* [GIVEN DATA]:
----------
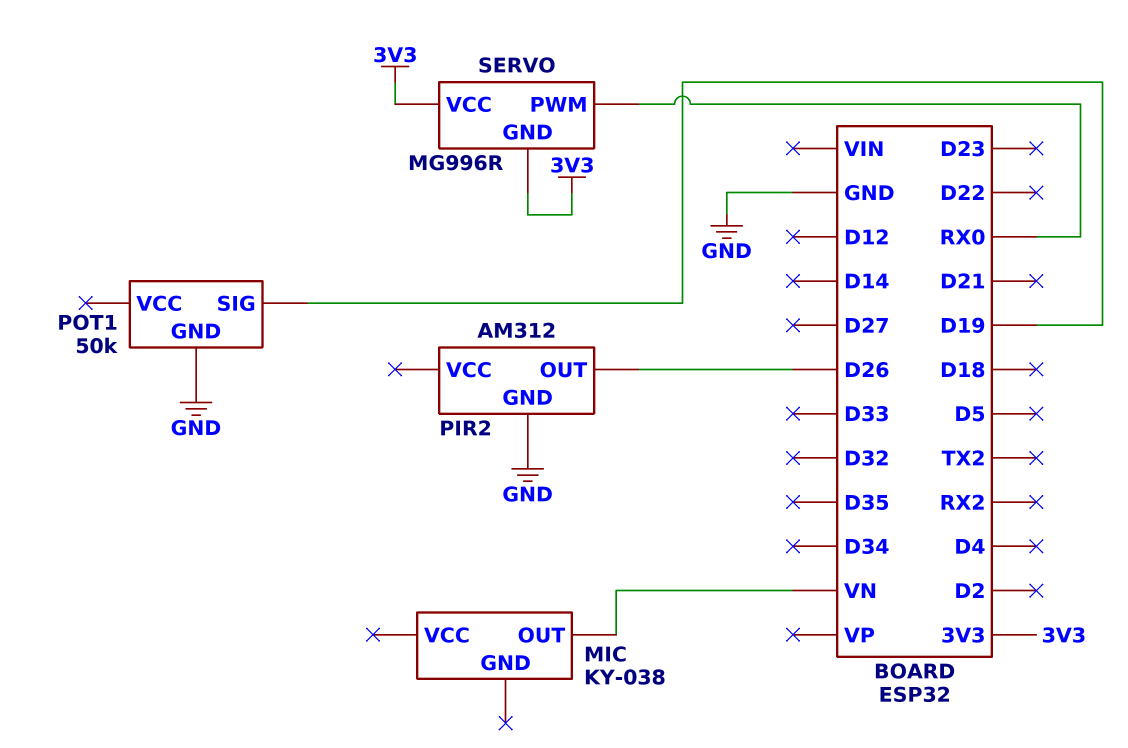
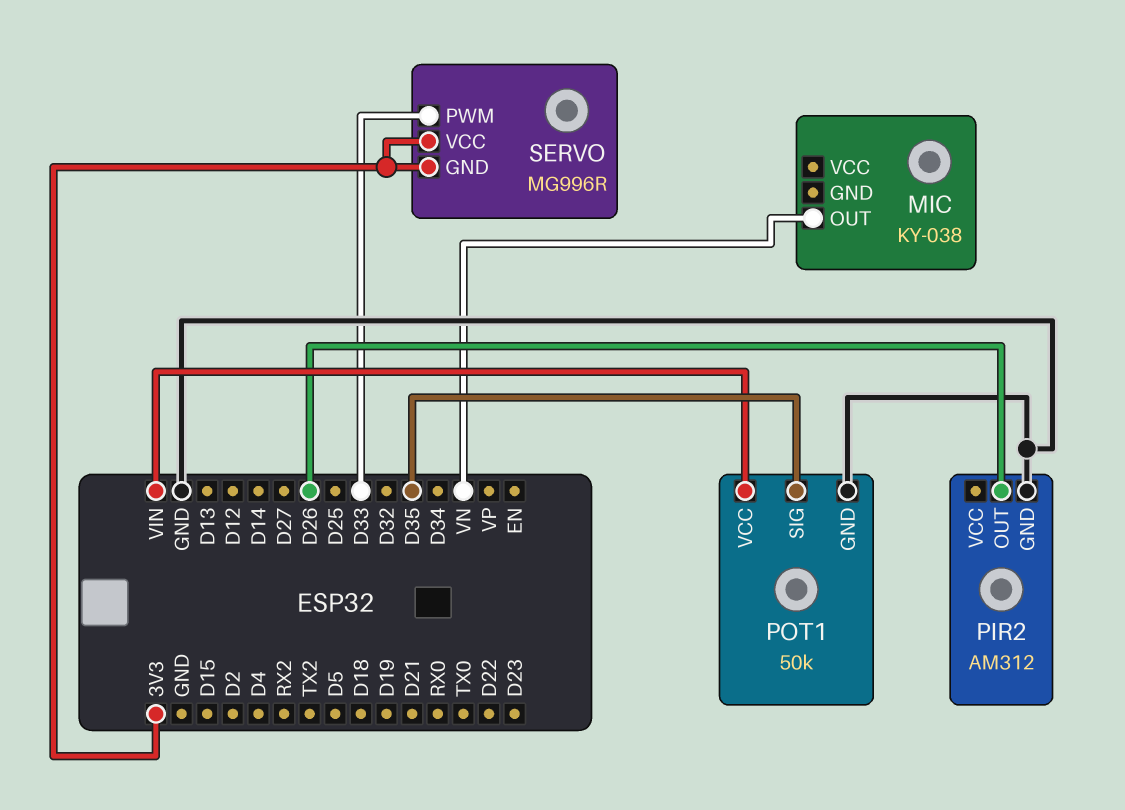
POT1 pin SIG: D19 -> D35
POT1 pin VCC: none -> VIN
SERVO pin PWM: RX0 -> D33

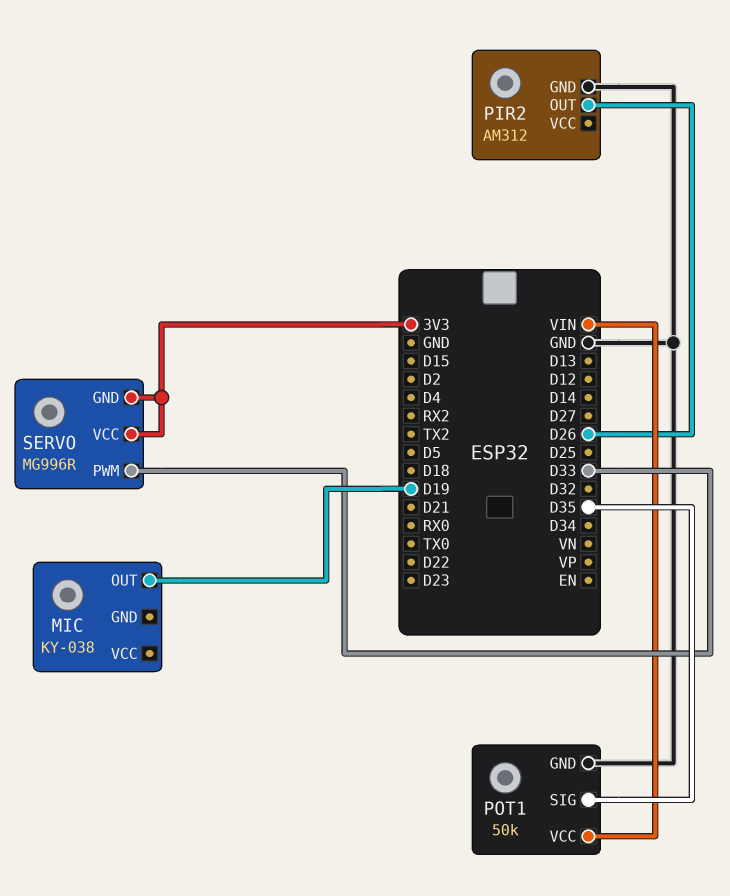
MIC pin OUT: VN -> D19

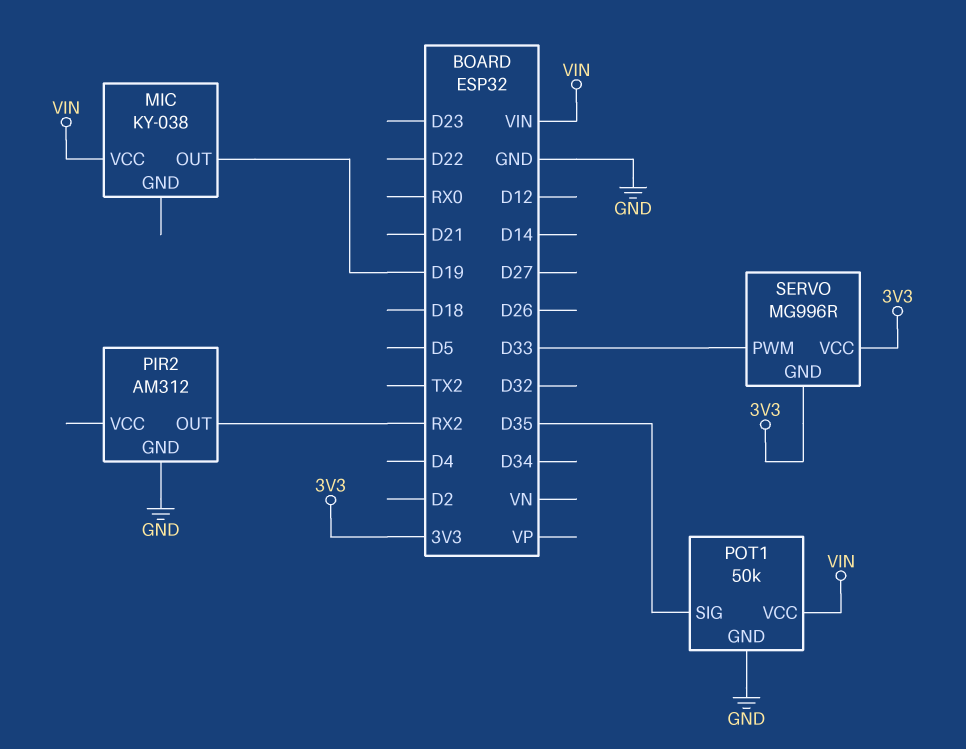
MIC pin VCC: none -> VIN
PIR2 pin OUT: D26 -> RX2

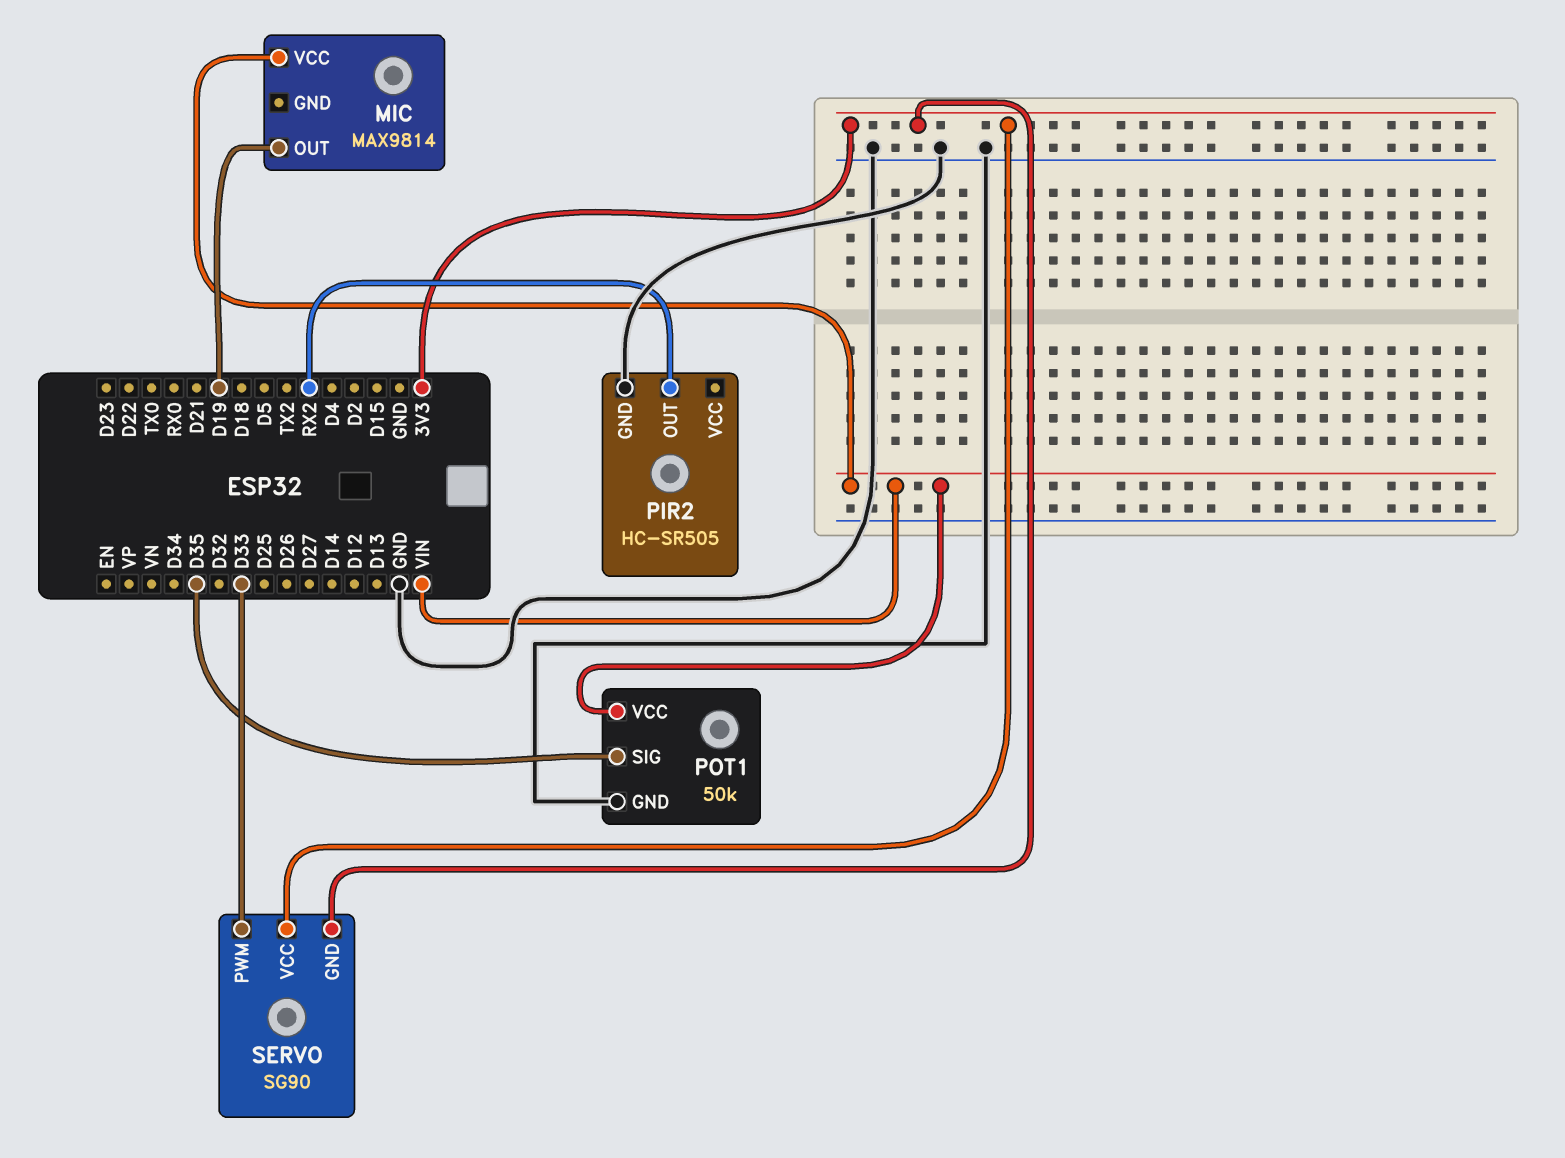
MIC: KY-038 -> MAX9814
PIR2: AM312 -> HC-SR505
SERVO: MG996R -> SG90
----------
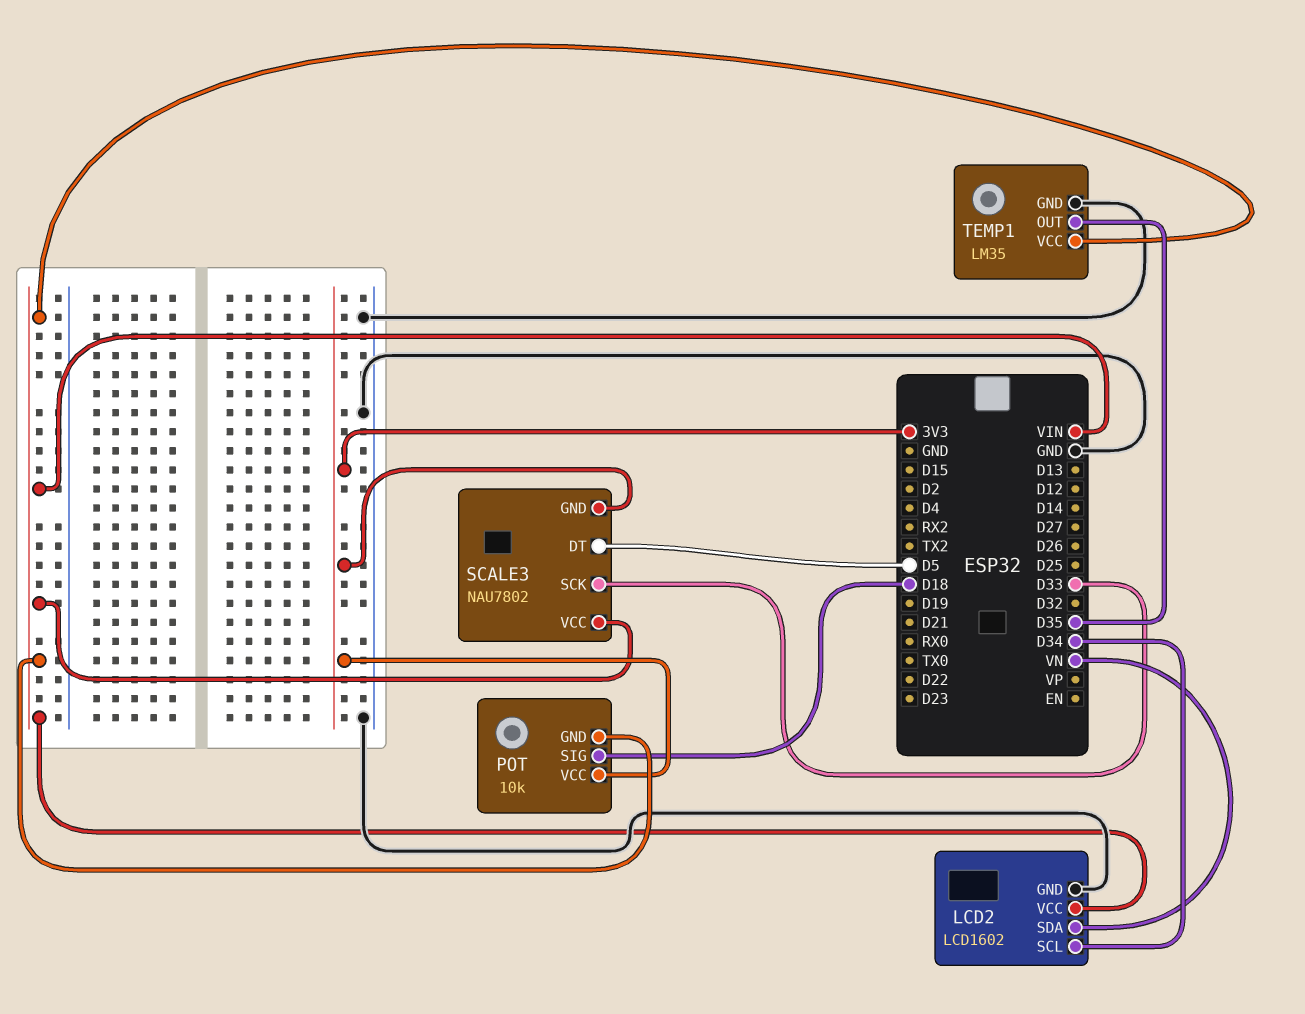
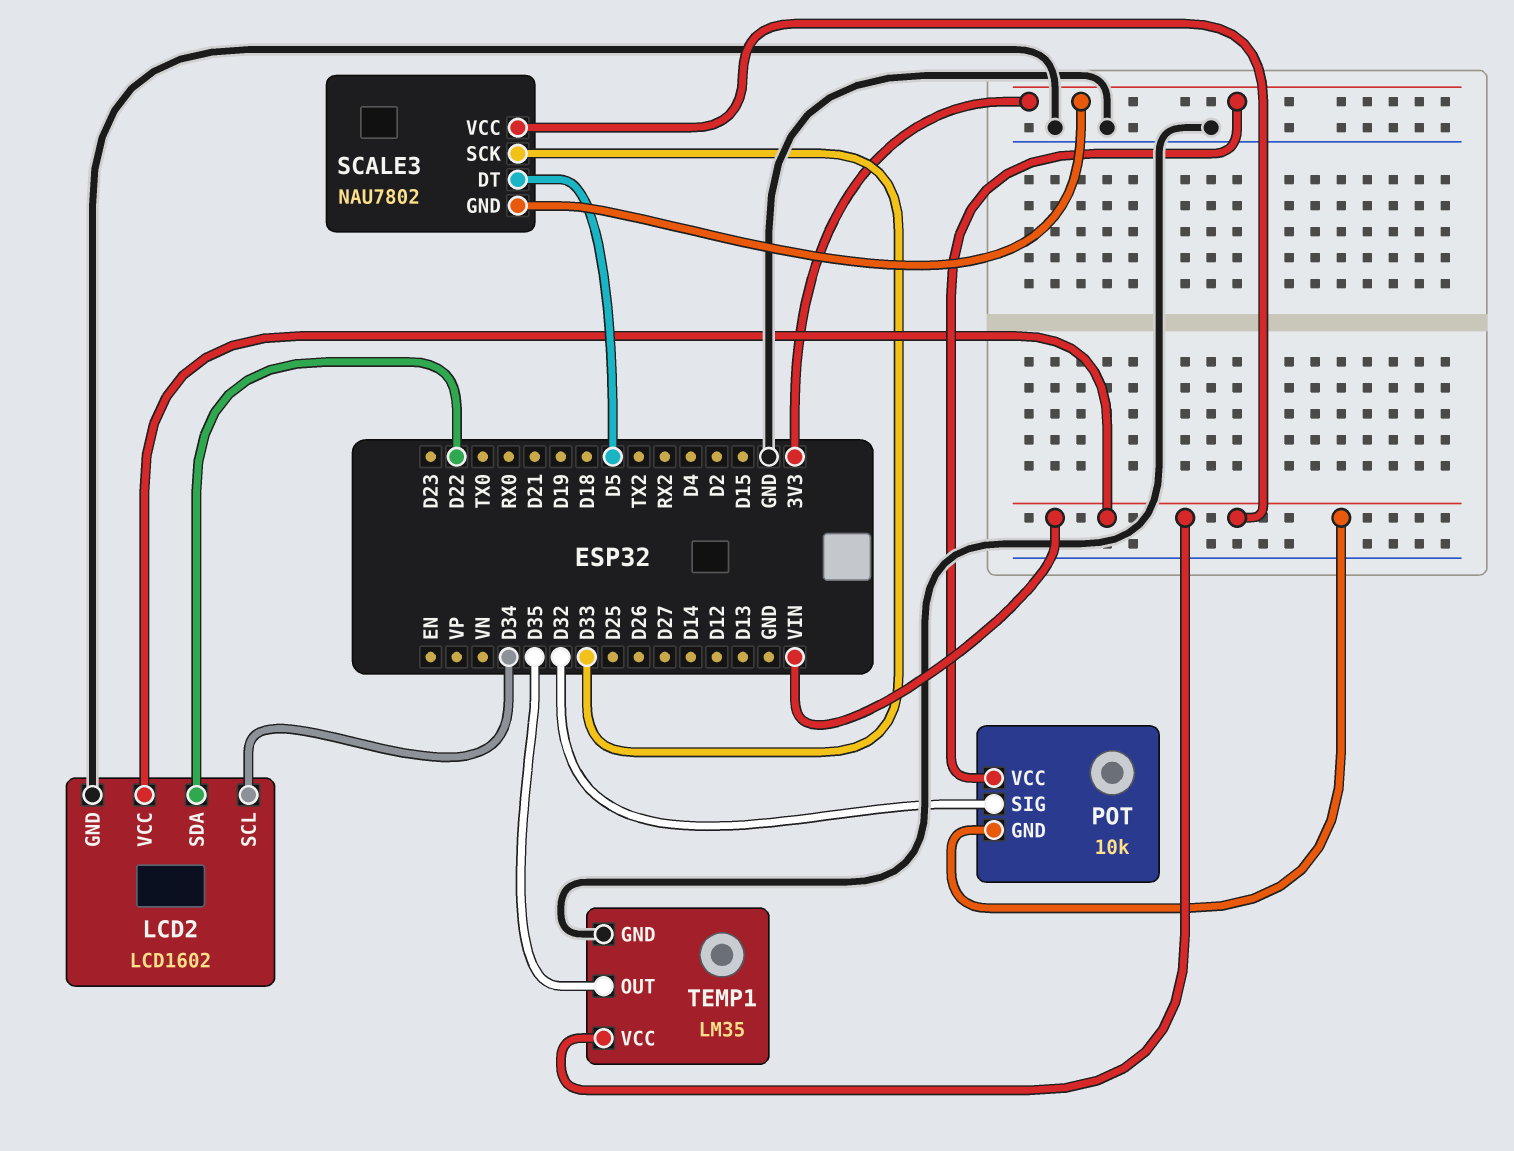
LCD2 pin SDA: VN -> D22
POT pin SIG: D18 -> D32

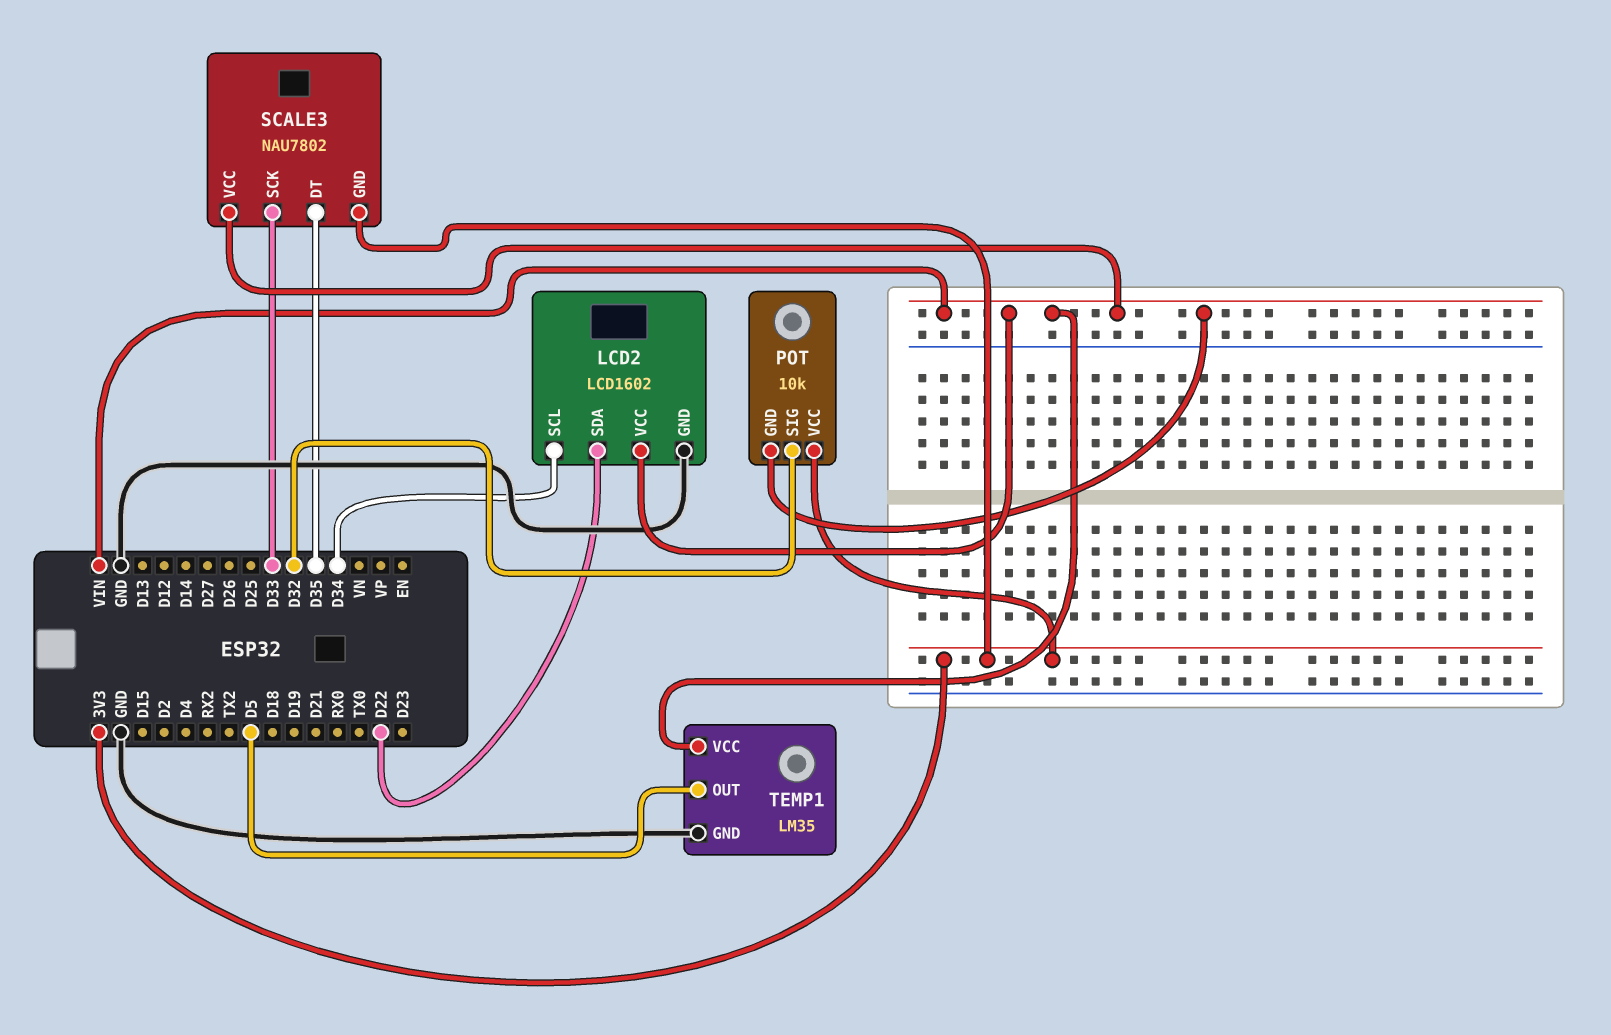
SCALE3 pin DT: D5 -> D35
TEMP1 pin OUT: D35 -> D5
----------
* [WORK TASK]: Only one stretch of the material above is wanted: the line containing "POT1 pin VCC: none -> VIN" through the line containing "SERVO: MG996R -> SG90". Restate it word for word, minus the pictures.

* [RESPONSE FOR THIS EXERCISE]:
POT1 pin VCC: none -> VIN
SERVO pin PWM: RX0 -> D33

MIC pin OUT: VN -> D19

MIC pin VCC: none -> VIN
PIR2 pin OUT: D26 -> RX2

MIC: KY-038 -> MAX9814
PIR2: AM312 -> HC-SR505
SERVO: MG996R -> SG90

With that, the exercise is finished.